▸ **Task to complete**
Exactly as they stand, set down all of the records again.

▸ **Information supplied**
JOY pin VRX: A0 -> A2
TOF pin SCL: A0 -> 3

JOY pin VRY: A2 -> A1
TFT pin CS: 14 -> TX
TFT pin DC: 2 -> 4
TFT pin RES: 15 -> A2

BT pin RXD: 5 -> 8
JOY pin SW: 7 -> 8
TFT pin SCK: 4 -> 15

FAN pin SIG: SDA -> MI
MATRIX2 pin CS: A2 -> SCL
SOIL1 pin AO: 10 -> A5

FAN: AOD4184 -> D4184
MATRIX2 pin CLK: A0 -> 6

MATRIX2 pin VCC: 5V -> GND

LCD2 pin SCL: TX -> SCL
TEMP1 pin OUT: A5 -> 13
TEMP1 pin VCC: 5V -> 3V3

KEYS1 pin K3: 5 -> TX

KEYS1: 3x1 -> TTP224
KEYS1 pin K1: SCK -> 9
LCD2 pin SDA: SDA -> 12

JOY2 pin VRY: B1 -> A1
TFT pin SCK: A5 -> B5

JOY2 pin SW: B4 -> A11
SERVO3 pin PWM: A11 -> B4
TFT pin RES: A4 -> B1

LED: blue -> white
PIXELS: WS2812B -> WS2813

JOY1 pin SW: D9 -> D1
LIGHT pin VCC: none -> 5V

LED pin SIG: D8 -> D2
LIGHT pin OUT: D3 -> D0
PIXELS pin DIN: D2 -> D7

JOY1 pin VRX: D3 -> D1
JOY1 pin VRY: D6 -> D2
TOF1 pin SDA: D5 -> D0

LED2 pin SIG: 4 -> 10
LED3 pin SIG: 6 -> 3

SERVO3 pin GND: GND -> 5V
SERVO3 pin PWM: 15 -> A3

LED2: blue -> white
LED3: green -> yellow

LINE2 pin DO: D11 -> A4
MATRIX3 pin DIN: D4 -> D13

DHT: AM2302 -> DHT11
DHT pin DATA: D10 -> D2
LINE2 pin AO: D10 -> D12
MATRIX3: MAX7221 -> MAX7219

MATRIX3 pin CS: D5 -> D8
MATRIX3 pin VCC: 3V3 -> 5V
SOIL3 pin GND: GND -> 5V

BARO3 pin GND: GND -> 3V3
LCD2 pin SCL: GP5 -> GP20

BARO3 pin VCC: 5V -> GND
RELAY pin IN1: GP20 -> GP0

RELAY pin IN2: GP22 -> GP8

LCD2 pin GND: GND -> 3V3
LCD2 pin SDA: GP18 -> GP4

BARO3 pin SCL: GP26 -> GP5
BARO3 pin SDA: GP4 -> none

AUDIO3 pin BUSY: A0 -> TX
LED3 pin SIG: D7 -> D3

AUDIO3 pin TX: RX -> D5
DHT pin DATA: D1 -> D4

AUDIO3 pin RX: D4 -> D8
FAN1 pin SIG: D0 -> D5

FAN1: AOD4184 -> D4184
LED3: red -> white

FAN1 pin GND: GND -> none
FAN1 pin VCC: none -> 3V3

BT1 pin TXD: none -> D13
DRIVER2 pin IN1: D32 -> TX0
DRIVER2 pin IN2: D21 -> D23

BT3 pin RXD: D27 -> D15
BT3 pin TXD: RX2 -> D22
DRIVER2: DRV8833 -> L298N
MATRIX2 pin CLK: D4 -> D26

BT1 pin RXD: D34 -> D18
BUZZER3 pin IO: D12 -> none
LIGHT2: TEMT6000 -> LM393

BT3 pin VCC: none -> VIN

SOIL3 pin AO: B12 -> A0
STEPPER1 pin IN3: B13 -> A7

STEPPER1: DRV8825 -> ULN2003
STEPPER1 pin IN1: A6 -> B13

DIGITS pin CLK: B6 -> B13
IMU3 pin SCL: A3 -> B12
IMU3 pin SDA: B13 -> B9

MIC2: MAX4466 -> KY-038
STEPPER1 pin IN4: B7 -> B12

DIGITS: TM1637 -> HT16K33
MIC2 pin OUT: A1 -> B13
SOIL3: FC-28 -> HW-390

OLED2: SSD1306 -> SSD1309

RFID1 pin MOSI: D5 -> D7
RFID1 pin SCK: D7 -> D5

▸ **Exercise output**
JOY pin VRX: A0 -> A2
TOF pin SCL: A0 -> 3

JOY pin VRY: A2 -> A1
TFT pin CS: 14 -> TX
TFT pin DC: 2 -> 4
TFT pin RES: 15 -> A2

BT pin RXD: 5 -> 8
JOY pin SW: 7 -> 8
TFT pin SCK: 4 -> 15

FAN pin SIG: SDA -> MI
MATRIX2 pin CS: A2 -> SCL
SOIL1 pin AO: 10 -> A5

FAN: AOD4184 -> D4184
MATRIX2 pin CLK: A0 -> 6

MATRIX2 pin VCC: 5V -> GND

LCD2 pin SCL: TX -> SCL
TEMP1 pin OUT: A5 -> 13
TEMP1 pin VCC: 5V -> 3V3

KEYS1 pin K3: 5 -> TX

KEYS1: 3x1 -> TTP224
KEYS1 pin K1: SCK -> 9
LCD2 pin SDA: SDA -> 12

JOY2 pin VRY: B1 -> A1
TFT pin SCK: A5 -> B5

JOY2 pin SW: B4 -> A11
SERVO3 pin PWM: A11 -> B4
TFT pin RES: A4 -> B1

LED: blue -> white
PIXELS: WS2812B -> WS2813

JOY1 pin SW: D9 -> D1
LIGHT pin VCC: none -> 5V

LED pin SIG: D8 -> D2
LIGHT pin OUT: D3 -> D0
PIXELS pin DIN: D2 -> D7

JOY1 pin VRX: D3 -> D1
JOY1 pin VRY: D6 -> D2
TOF1 pin SDA: D5 -> D0

LED2 pin SIG: 4 -> 10
LED3 pin SIG: 6 -> 3

SERVO3 pin GND: GND -> 5V
SERVO3 pin PWM: 15 -> A3

LED2: blue -> white
LED3: green -> yellow

LINE2 pin DO: D11 -> A4
MATRIX3 pin DIN: D4 -> D13

DHT: AM2302 -> DHT11
DHT pin DATA: D10 -> D2
LINE2 pin AO: D10 -> D12
MATRIX3: MAX7221 -> MAX7219

MATRIX3 pin CS: D5 -> D8
MATRIX3 pin VCC: 3V3 -> 5V
SOIL3 pin GND: GND -> 5V

BARO3 pin GND: GND -> 3V3
LCD2 pin SCL: GP5 -> GP20

BARO3 pin VCC: 5V -> GND
RELAY pin IN1: GP20 -> GP0

RELAY pin IN2: GP22 -> GP8

LCD2 pin GND: GND -> 3V3
LCD2 pin SDA: GP18 -> GP4

BARO3 pin SCL: GP26 -> GP5
BARO3 pin SDA: GP4 -> none

AUDIO3 pin BUSY: A0 -> TX
LED3 pin SIG: D7 -> D3

AUDIO3 pin TX: RX -> D5
DHT pin DATA: D1 -> D4

AUDIO3 pin RX: D4 -> D8
FAN1 pin SIG: D0 -> D5

FAN1: AOD4184 -> D4184
LED3: red -> white

FAN1 pin GND: GND -> none
FAN1 pin VCC: none -> 3V3

BT1 pin TXD: none -> D13
DRIVER2 pin IN1: D32 -> TX0
DRIVER2 pin IN2: D21 -> D23

BT3 pin RXD: D27 -> D15
BT3 pin TXD: RX2 -> D22
DRIVER2: DRV8833 -> L298N
MATRIX2 pin CLK: D4 -> D26

BT1 pin RXD: D34 -> D18
BUZZER3 pin IO: D12 -> none
LIGHT2: TEMT6000 -> LM393

BT3 pin VCC: none -> VIN

SOIL3 pin AO: B12 -> A0
STEPPER1 pin IN3: B13 -> A7

STEPPER1: DRV8825 -> ULN2003
STEPPER1 pin IN1: A6 -> B13

DIGITS pin CLK: B6 -> B13
IMU3 pin SCL: A3 -> B12
IMU3 pin SDA: B13 -> B9

MIC2: MAX4466 -> KY-038
STEPPER1 pin IN4: B7 -> B12

DIGITS: TM1637 -> HT16K33
MIC2 pin OUT: A1 -> B13
SOIL3: FC-28 -> HW-390

OLED2: SSD1306 -> SSD1309

RFID1 pin MOSI: D5 -> D7
RFID1 pin SCK: D7 -> D5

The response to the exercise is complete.